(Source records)
*** Begin section ***

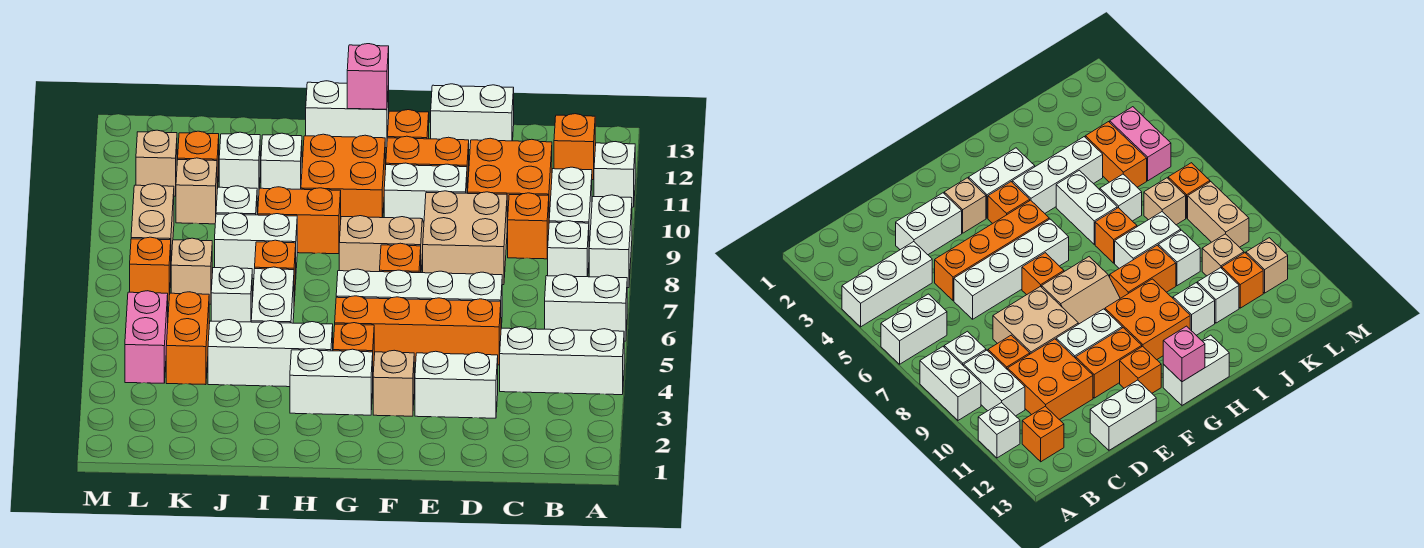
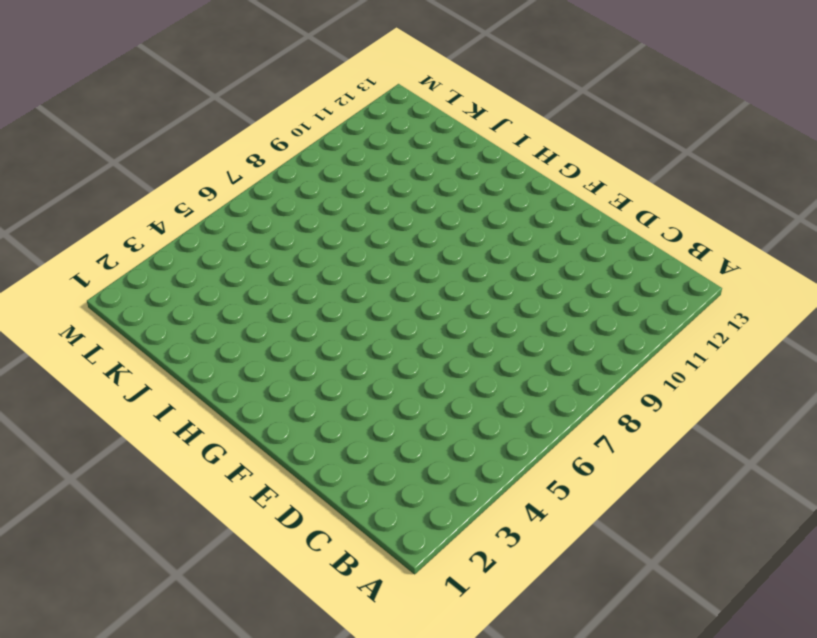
none -> white brick A4:C4 level 1
none -> white brick A6:B6 level 1
none -> white brick A8:A9 level 1
none -> white brick A11 level 1

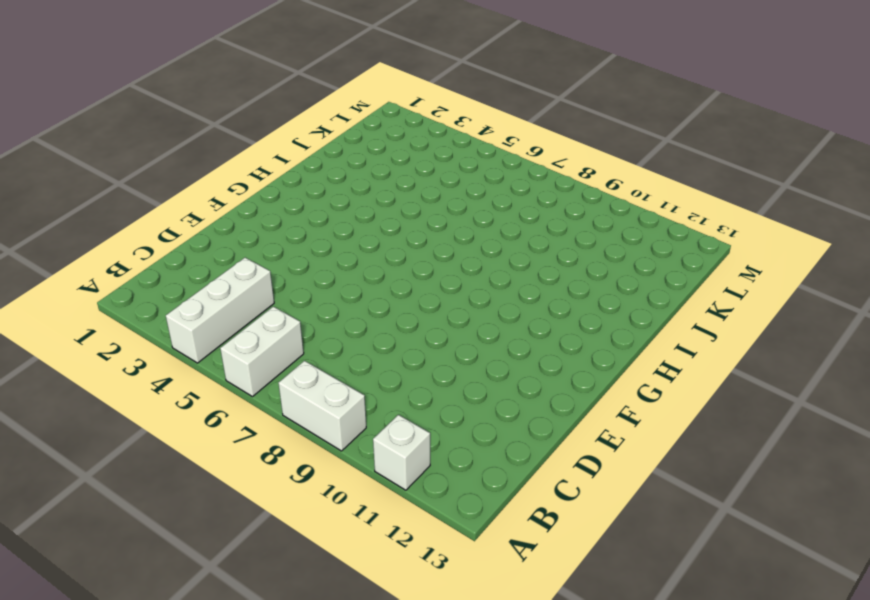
none -> white brick B8 level 1
none -> white brick B9:B10 level 1
none -> orange brick B12 level 1
none -> orange brick C9 level 1

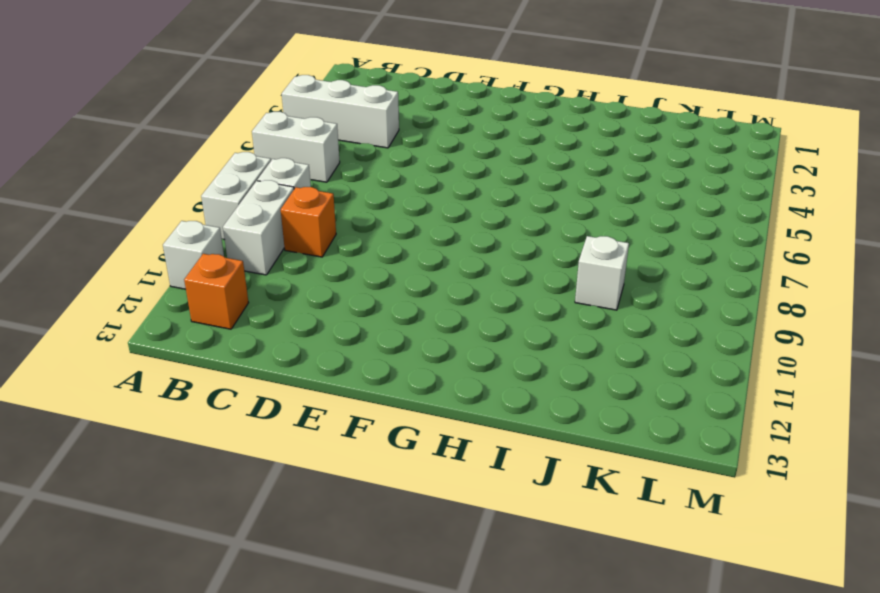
none -> orange brick C10:D11 level 1
none -> white brick D3:E3 level 1
none -> orange brick D5:G5 level 1
none -> white brick D6:G6 level 1

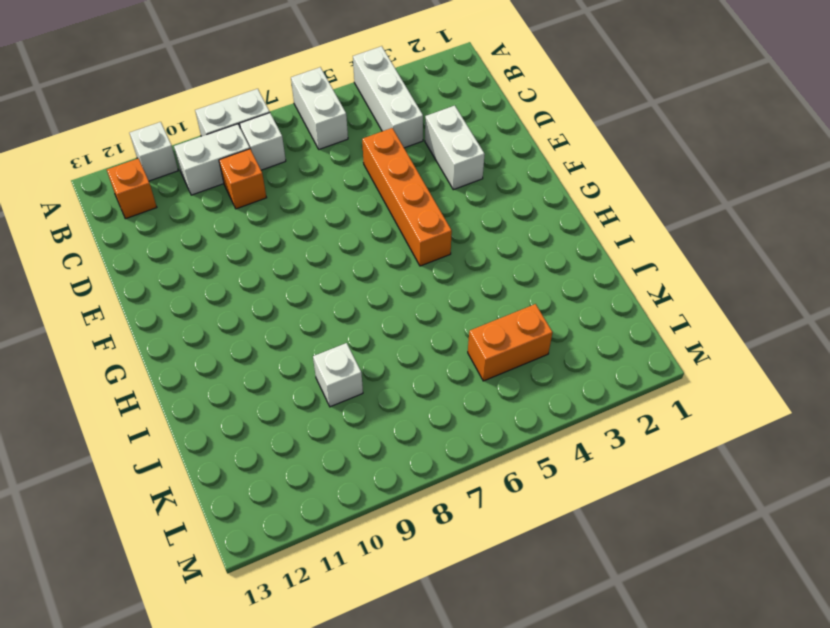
none -> orange brick C10:D11 level 1
none -> white brick D6:G6 level 1
none -> tan brick D8:E9 level 1
none -> white brick D13:E13 level 1

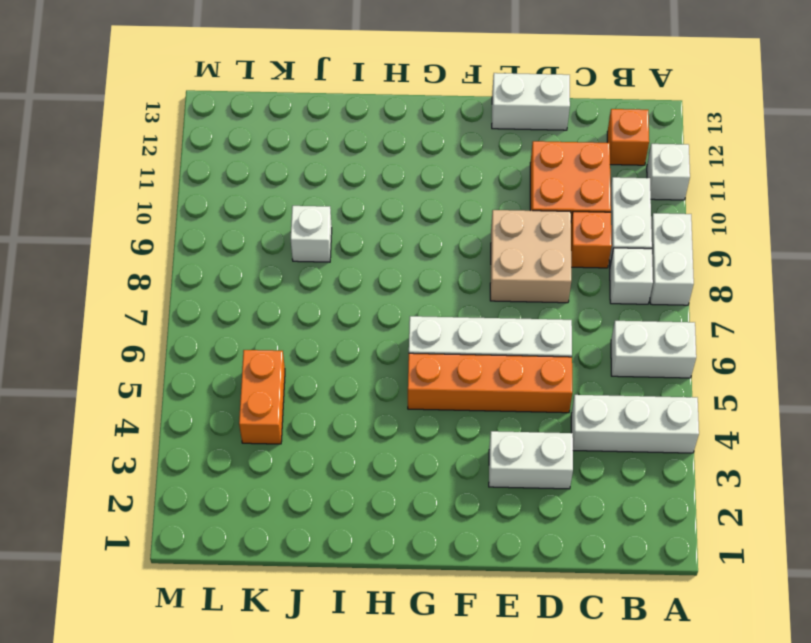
none -> white brick E10:F10 level 1
none -> orange brick E11:F11 level 1
none -> tan brick F3 level 1
none -> orange brick F7 level 1

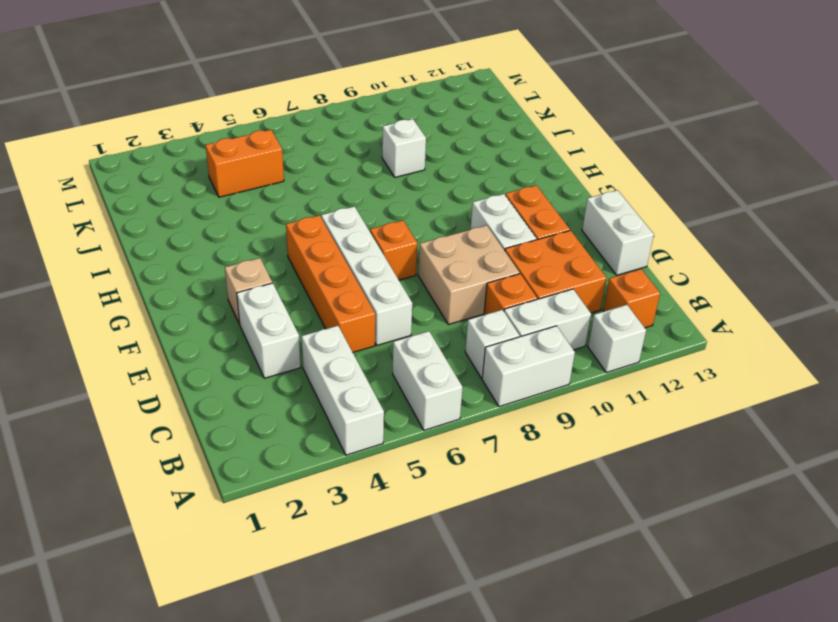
none -> tan slope F8:G9 level 1 top 8
none -> orange brick F12 level 1
none -> white brick G3:H3 level 1
none -> orange brick G4 level 1

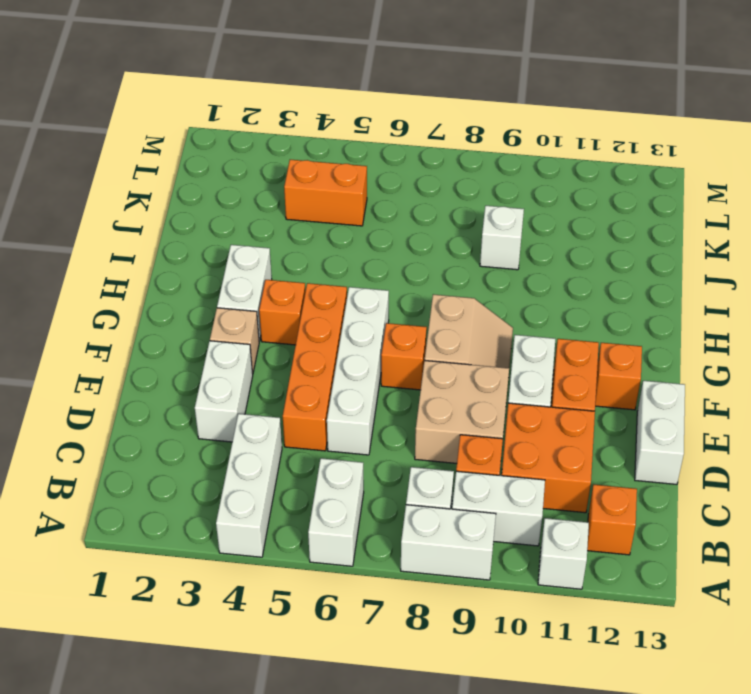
none -> orange brick G10:H11 level 1
none -> white brick G13:H13 level 1
none -> white brick H4:J4 level 1
none -> orange brick H9:I9 level 1

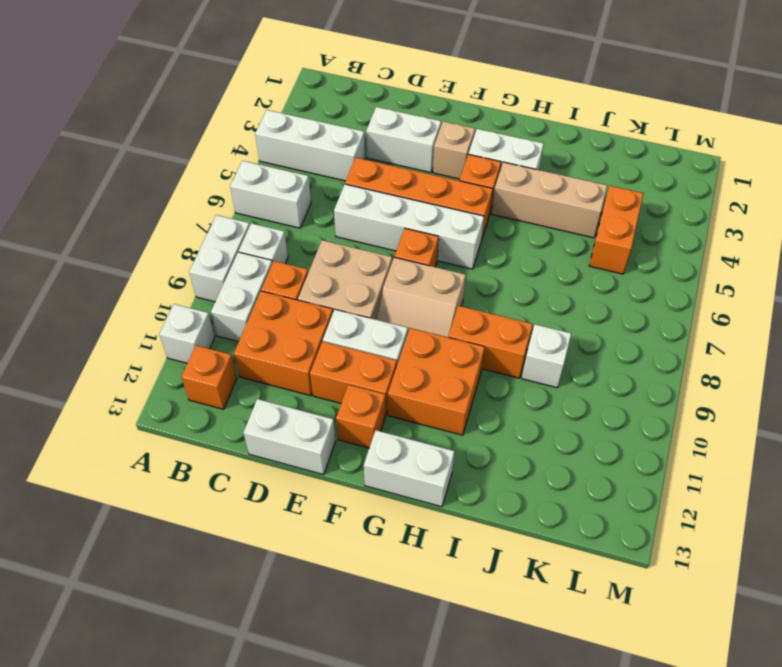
tan brick H4:J4 level 1 -> white brick H4:J4 level 1
none -> white brick I5:I6 level 1
none -> orange brick I7 level 1
none -> white brick I8:J8 level 1
none -> white brick I11 level 1

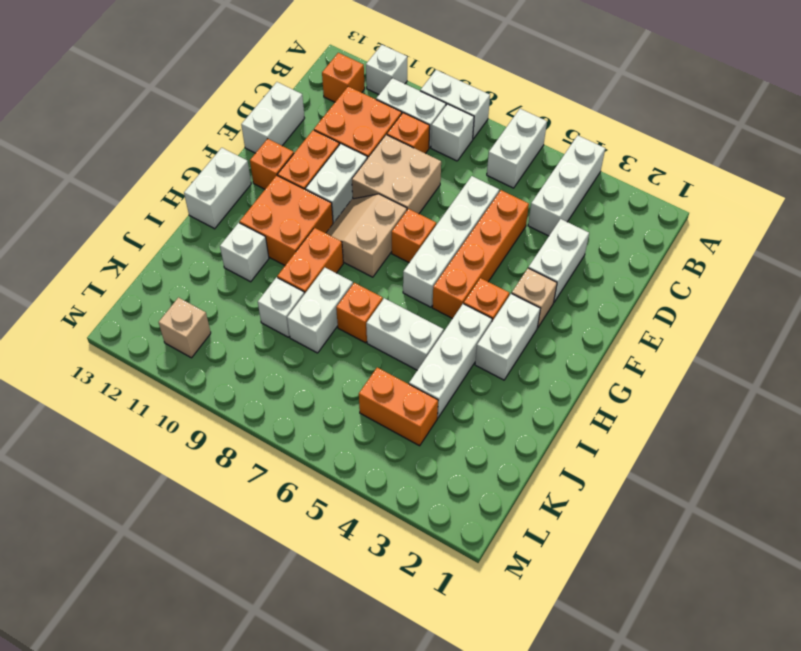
none -> white brick J6 level 1
none -> white brick J11 level 1
none -> tan brick K7 level 1
none -> tan brick K10 level 1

*** End section ***

Reproduce exactly, with nothing added, the lines from the line with "none -> white brick B8 level 1" through the end of the entries above; pictures are to be left out.

none -> white brick B8 level 1
none -> white brick B9:B10 level 1
none -> orange brick B12 level 1
none -> orange brick C9 level 1

none -> orange brick C10:D11 level 1
none -> white brick D3:E3 level 1
none -> orange brick D5:G5 level 1
none -> white brick D6:G6 level 1

none -> orange brick C10:D11 level 1
none -> white brick D6:G6 level 1
none -> tan brick D8:E9 level 1
none -> white brick D13:E13 level 1

none -> white brick E10:F10 level 1
none -> orange brick E11:F11 level 1
none -> tan brick F3 level 1
none -> orange brick F7 level 1

none -> tan slope F8:G9 level 1 top 8
none -> orange brick F12 level 1
none -> white brick G3:H3 level 1
none -> orange brick G4 level 1

none -> orange brick G10:H11 level 1
none -> white brick G13:H13 level 1
none -> white brick H4:J4 level 1
none -> orange brick H9:I9 level 1

tan brick H4:J4 level 1 -> white brick H4:J4 level 1
none -> white brick I5:I6 level 1
none -> orange brick I7 level 1
none -> white brick I8:J8 level 1
none -> white brick I11 level 1

none -> white brick J6 level 1
none -> white brick J11 level 1
none -> tan brick K7 level 1
none -> tan brick K10 level 1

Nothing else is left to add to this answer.